**What you will do:** Reproduce the stretch of the material from its first line through the line containing "gray rectangle at", both ends included, with every line unchanged.

**Material for this exercise:**
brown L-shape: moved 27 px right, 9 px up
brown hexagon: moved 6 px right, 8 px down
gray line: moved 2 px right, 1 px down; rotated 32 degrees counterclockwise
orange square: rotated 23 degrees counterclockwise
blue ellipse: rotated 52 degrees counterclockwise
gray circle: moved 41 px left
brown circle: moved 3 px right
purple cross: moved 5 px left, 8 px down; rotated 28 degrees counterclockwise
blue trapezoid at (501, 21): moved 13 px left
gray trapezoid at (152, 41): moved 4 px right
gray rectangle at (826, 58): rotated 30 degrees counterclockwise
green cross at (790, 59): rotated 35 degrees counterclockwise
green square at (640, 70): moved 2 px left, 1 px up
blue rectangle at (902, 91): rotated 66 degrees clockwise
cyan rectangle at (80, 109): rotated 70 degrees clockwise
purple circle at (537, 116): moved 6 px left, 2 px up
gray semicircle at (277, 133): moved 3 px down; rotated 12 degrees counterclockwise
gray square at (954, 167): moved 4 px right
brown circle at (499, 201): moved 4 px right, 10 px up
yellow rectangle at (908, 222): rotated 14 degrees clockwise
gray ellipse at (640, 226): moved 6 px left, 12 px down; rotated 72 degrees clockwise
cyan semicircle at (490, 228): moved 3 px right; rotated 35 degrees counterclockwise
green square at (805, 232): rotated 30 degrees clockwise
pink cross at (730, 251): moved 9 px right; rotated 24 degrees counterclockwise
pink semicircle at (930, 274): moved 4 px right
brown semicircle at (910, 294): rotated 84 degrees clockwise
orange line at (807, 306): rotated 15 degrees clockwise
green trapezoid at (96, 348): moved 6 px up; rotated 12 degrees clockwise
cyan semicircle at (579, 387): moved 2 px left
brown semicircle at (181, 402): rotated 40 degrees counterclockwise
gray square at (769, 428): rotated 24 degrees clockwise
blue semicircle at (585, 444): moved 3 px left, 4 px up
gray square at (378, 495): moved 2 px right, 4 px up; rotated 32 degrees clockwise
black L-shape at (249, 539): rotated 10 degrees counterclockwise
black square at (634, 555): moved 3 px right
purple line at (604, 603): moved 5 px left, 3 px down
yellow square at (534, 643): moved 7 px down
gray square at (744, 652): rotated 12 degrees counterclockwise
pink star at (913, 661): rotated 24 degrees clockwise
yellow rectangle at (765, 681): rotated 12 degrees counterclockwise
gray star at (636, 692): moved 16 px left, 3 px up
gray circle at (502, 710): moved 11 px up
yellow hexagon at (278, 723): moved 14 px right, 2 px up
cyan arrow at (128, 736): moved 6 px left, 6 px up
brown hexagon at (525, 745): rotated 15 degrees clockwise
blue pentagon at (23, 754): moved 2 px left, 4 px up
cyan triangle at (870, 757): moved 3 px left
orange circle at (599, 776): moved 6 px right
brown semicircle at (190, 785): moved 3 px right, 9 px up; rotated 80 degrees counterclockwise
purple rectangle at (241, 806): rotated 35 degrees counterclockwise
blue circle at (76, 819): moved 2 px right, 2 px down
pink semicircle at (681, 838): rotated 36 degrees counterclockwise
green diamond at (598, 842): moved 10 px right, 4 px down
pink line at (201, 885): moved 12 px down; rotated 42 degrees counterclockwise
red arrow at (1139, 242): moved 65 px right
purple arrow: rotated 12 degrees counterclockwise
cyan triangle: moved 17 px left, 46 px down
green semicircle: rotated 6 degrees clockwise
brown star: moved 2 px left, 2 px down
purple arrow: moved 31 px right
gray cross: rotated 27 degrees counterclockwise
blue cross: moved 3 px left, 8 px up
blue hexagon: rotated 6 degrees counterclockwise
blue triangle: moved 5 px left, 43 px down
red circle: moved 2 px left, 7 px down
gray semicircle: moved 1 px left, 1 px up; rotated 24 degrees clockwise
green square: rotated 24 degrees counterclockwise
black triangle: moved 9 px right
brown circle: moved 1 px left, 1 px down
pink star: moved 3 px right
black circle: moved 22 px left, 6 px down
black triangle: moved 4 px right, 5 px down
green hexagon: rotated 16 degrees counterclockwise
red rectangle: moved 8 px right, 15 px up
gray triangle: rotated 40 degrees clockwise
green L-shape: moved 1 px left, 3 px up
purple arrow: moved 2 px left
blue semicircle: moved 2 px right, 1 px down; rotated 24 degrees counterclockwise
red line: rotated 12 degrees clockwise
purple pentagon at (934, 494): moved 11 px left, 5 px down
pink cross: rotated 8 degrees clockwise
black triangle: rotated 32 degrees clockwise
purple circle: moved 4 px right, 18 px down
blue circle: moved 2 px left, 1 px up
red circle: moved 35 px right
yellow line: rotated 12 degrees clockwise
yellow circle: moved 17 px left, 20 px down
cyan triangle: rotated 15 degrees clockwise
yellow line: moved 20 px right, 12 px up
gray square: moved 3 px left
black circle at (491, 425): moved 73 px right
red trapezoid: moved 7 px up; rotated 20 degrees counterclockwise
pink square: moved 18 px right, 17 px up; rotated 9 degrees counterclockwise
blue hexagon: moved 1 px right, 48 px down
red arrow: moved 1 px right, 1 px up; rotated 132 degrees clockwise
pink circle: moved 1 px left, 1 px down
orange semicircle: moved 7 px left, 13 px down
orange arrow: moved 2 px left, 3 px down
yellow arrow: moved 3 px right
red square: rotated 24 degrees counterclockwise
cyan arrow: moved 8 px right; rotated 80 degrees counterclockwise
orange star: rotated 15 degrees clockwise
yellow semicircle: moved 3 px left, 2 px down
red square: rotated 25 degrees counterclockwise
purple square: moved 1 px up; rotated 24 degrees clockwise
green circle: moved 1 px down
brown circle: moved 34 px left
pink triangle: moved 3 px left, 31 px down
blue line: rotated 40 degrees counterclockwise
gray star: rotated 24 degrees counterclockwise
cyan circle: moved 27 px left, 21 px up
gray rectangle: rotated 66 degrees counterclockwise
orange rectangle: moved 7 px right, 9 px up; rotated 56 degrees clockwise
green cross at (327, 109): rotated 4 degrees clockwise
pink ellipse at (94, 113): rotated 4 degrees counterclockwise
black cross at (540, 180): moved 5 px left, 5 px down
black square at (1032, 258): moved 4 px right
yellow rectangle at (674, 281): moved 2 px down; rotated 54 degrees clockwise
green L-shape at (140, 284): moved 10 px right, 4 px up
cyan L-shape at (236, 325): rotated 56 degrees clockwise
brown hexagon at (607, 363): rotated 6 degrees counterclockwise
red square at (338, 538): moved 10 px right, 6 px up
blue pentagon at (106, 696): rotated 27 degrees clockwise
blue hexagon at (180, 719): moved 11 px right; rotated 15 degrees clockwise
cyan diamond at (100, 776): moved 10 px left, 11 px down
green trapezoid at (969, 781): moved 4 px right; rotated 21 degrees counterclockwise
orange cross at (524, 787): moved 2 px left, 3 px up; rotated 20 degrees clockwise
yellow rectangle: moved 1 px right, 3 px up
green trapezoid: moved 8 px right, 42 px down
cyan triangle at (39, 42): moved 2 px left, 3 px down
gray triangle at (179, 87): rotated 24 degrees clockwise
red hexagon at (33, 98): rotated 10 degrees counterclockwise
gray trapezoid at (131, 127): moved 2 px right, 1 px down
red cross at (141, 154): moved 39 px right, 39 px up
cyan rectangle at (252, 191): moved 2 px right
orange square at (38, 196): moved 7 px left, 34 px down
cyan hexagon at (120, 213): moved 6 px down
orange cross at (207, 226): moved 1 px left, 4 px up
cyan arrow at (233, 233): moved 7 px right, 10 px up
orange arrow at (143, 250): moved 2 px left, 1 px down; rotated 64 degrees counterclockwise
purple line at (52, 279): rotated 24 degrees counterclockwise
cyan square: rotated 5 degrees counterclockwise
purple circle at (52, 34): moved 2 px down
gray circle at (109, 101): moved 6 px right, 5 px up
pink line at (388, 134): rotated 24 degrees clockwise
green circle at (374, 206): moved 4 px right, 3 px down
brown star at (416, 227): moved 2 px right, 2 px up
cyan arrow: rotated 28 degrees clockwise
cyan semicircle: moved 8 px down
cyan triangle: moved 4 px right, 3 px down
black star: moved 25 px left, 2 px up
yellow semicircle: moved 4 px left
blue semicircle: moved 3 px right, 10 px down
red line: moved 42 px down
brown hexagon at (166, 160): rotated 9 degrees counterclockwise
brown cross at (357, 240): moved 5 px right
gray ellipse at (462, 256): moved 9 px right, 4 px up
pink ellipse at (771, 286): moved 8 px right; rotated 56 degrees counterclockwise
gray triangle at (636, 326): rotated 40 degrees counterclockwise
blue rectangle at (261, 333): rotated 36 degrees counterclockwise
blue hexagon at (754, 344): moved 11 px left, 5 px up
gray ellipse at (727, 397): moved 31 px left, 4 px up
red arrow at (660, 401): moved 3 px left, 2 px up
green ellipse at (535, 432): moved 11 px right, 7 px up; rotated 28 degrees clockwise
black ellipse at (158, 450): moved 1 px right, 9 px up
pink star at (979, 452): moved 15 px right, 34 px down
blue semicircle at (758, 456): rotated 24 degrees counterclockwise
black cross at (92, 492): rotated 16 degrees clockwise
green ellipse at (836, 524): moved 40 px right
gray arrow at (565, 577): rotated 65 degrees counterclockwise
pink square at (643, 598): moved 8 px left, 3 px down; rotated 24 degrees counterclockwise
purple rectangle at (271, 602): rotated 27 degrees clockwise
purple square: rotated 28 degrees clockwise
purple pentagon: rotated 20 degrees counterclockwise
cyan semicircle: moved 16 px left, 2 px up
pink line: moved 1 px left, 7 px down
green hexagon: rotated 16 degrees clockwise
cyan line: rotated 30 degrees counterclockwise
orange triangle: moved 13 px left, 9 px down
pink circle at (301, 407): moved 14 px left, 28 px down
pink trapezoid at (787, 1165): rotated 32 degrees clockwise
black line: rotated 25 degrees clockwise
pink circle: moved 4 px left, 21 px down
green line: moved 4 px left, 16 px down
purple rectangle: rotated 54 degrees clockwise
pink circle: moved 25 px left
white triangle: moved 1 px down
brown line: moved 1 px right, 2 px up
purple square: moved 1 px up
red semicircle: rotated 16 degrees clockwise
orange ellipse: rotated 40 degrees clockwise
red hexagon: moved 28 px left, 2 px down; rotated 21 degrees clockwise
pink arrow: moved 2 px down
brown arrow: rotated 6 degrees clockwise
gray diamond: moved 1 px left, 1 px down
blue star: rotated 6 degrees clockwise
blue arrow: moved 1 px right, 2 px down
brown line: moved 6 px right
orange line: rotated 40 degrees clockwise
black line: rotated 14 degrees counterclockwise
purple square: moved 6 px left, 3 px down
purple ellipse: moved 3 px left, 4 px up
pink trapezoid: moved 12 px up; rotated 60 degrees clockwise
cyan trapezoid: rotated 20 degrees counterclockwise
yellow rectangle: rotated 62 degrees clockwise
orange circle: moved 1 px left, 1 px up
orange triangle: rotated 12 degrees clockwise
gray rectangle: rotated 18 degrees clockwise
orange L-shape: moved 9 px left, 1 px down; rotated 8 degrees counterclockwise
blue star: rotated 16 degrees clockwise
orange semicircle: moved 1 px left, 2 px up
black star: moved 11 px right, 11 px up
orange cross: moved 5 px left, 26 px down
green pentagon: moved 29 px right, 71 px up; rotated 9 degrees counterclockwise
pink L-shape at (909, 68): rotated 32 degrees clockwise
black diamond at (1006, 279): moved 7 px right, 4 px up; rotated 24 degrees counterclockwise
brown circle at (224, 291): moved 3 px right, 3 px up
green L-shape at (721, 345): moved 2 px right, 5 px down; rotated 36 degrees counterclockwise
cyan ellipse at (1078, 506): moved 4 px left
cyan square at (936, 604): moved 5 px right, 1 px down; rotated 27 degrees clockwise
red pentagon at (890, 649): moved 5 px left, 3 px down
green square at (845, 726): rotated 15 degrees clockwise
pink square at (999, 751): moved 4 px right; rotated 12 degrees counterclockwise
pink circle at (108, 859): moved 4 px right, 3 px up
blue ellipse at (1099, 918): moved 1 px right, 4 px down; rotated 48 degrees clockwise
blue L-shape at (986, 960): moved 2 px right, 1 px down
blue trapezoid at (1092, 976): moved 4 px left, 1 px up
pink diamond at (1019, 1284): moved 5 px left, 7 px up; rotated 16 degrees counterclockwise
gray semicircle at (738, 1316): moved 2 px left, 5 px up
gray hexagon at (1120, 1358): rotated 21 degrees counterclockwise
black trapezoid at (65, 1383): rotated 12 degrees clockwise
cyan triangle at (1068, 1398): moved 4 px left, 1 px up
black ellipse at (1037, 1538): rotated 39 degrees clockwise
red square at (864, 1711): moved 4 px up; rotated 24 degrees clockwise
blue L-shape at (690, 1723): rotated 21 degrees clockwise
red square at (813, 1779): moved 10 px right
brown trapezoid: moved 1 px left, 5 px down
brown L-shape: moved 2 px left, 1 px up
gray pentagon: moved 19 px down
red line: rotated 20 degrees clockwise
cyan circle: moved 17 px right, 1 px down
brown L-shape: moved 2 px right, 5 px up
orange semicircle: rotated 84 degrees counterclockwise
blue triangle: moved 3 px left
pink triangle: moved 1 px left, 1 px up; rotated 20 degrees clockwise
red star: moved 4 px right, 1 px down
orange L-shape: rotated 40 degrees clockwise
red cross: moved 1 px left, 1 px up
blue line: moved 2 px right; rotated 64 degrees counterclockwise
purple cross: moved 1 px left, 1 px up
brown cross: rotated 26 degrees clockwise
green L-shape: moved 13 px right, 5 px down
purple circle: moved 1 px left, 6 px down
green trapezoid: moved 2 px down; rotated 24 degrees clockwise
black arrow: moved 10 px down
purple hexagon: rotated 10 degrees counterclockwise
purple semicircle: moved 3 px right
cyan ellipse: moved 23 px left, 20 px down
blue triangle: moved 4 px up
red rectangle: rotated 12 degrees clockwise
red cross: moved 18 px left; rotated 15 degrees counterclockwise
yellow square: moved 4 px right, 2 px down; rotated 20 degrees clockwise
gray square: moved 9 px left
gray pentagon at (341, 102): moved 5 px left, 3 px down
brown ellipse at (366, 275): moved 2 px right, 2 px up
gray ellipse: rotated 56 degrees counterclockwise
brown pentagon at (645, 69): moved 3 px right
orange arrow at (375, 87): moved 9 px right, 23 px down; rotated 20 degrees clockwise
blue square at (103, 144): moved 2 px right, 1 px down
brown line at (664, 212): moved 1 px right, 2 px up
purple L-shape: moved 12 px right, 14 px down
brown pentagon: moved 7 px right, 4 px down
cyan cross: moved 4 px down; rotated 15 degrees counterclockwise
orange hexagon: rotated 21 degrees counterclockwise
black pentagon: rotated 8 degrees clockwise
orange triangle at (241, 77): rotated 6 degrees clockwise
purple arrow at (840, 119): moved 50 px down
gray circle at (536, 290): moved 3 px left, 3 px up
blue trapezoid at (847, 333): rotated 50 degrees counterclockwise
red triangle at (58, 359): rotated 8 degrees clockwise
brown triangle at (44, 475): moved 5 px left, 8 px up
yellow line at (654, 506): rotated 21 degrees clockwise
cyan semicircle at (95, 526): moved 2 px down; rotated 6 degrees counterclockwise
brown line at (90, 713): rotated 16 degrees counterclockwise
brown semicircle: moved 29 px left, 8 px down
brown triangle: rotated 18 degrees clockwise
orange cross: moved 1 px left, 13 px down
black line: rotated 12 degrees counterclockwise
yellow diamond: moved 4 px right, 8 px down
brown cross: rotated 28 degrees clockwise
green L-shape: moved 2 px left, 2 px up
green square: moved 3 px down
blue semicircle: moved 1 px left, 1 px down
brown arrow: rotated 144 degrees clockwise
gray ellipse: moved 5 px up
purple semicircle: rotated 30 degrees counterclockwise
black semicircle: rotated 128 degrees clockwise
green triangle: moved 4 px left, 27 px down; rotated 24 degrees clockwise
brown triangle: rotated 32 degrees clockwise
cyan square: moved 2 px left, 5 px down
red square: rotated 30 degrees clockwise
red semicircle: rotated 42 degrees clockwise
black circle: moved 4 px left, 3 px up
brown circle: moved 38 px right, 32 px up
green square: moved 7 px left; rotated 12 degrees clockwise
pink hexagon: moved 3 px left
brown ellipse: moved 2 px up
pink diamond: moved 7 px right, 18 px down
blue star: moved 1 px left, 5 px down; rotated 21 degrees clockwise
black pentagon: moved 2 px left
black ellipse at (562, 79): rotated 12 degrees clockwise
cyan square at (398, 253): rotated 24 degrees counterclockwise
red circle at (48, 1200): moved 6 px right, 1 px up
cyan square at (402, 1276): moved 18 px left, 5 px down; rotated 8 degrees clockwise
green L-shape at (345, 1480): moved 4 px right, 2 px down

**Correct response:**
brown L-shape: moved 27 px right, 9 px up
brown hexagon: moved 6 px right, 8 px down
gray line: moved 2 px right, 1 px down; rotated 32 degrees counterclockwise
orange square: rotated 23 degrees counterclockwise
blue ellipse: rotated 52 degrees counterclockwise
gray circle: moved 41 px left
brown circle: moved 3 px right
purple cross: moved 5 px left, 8 px down; rotated 28 degrees counterclockwise
blue trapezoid at (501, 21): moved 13 px left
gray trapezoid at (152, 41): moved 4 px right
gray rectangle at (826, 58): rotated 30 degrees counterclockwise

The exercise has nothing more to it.